What you need to do - The answer must consist of every line below that holds the word "blue".

Task inputs -

-*-

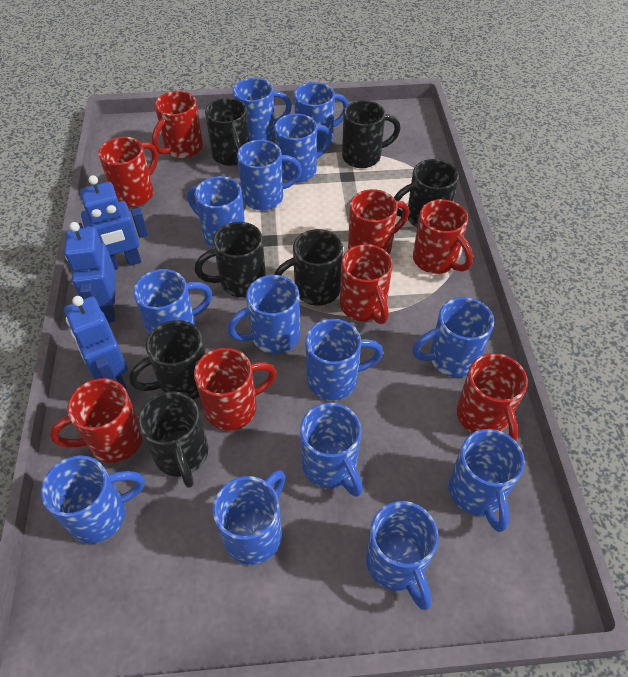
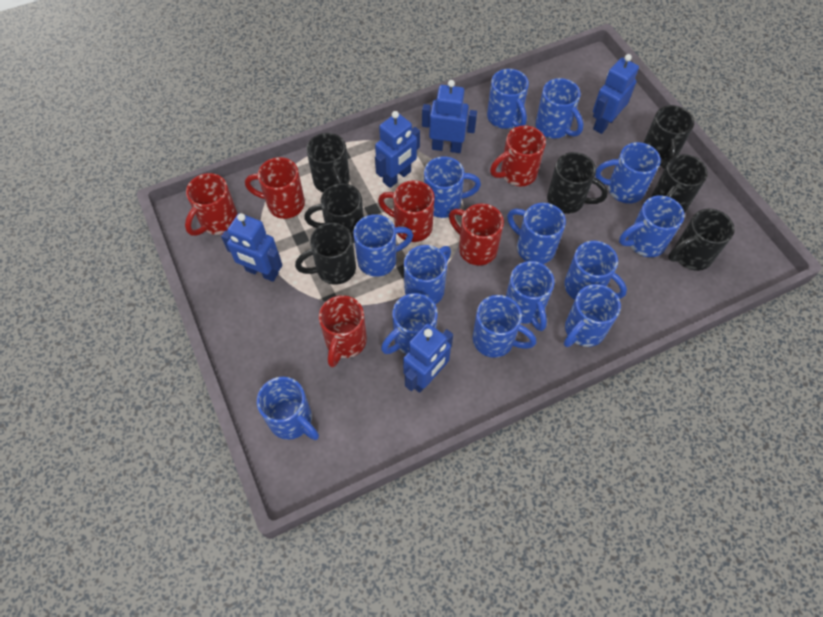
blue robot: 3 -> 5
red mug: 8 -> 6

-*-

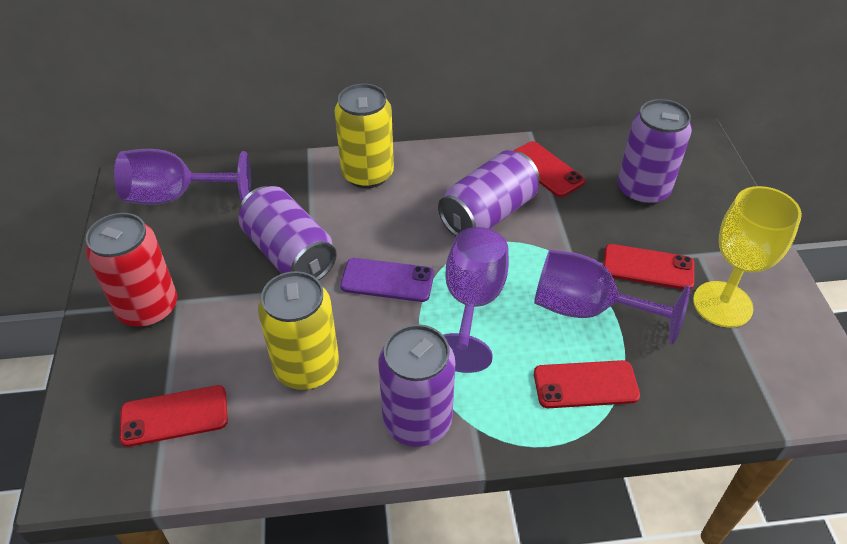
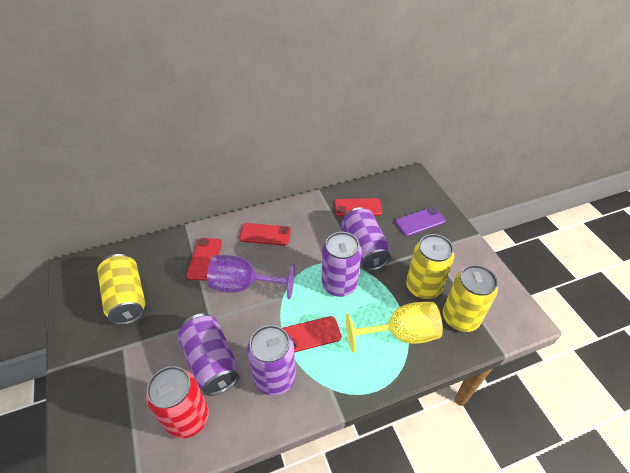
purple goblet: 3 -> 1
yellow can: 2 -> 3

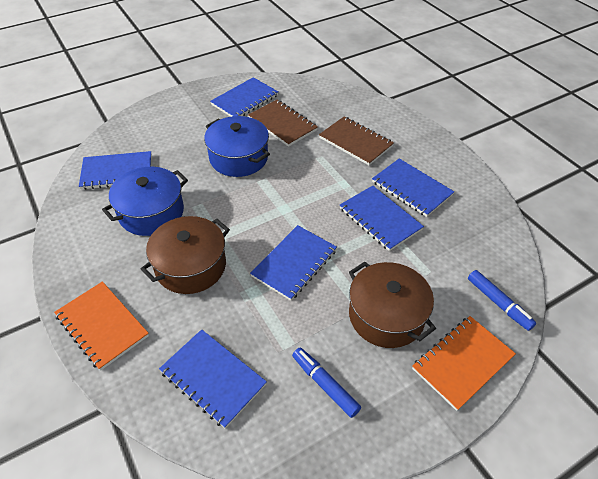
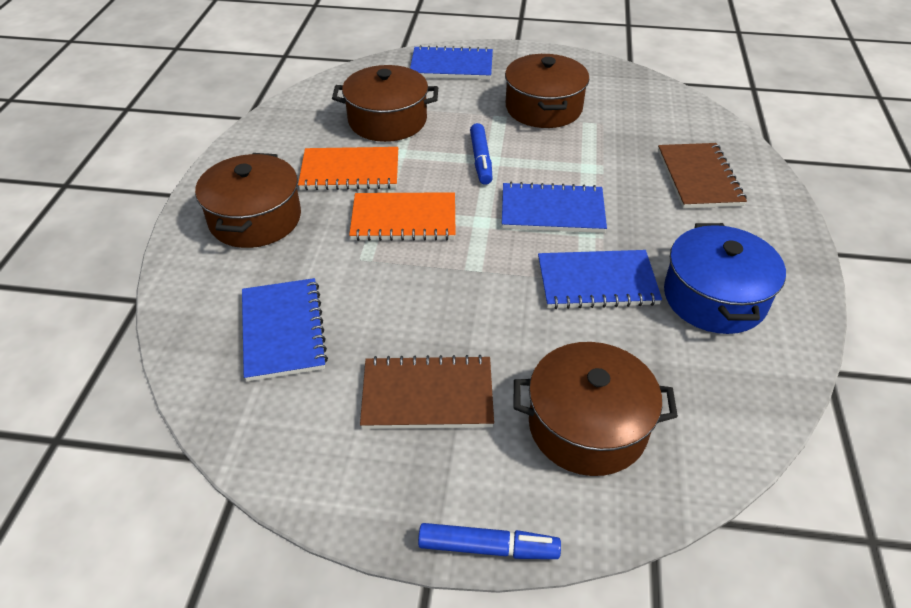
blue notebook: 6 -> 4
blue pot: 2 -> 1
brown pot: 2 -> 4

-*-

Response to the exercise -
blue robot: 3 -> 5
blue notebook: 6 -> 4
blue pot: 2 -> 1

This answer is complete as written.